**PROBLEM DESCRIPTION**. Repeat the listing word for word. Leave every picture out.

**INFORMATION SUPPLIED**.
───

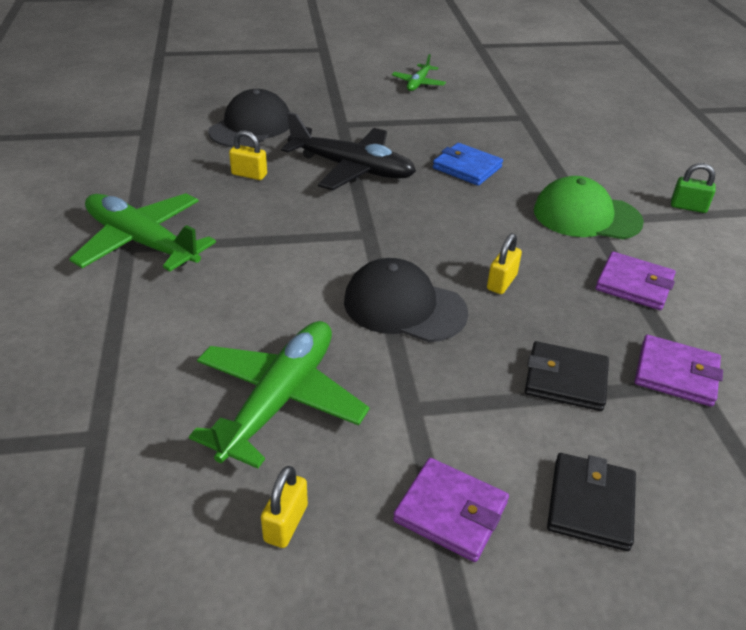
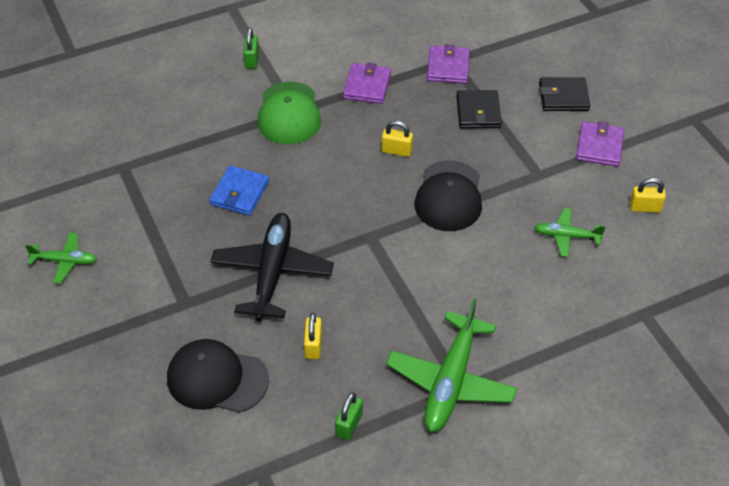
camera: 105 degrees left, 10 degrees up
(149, 176) = (349, 424): none -> green padlock
(279, 400) = (566, 236): green plane -> green plane, size x0.53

───

**ANSWER SECTION**.
camera: 105 degrees left, 10 degrees up
(149, 176) = (349, 424): none -> green padlock
(279, 400) = (566, 236): green plane -> green plane, size x0.53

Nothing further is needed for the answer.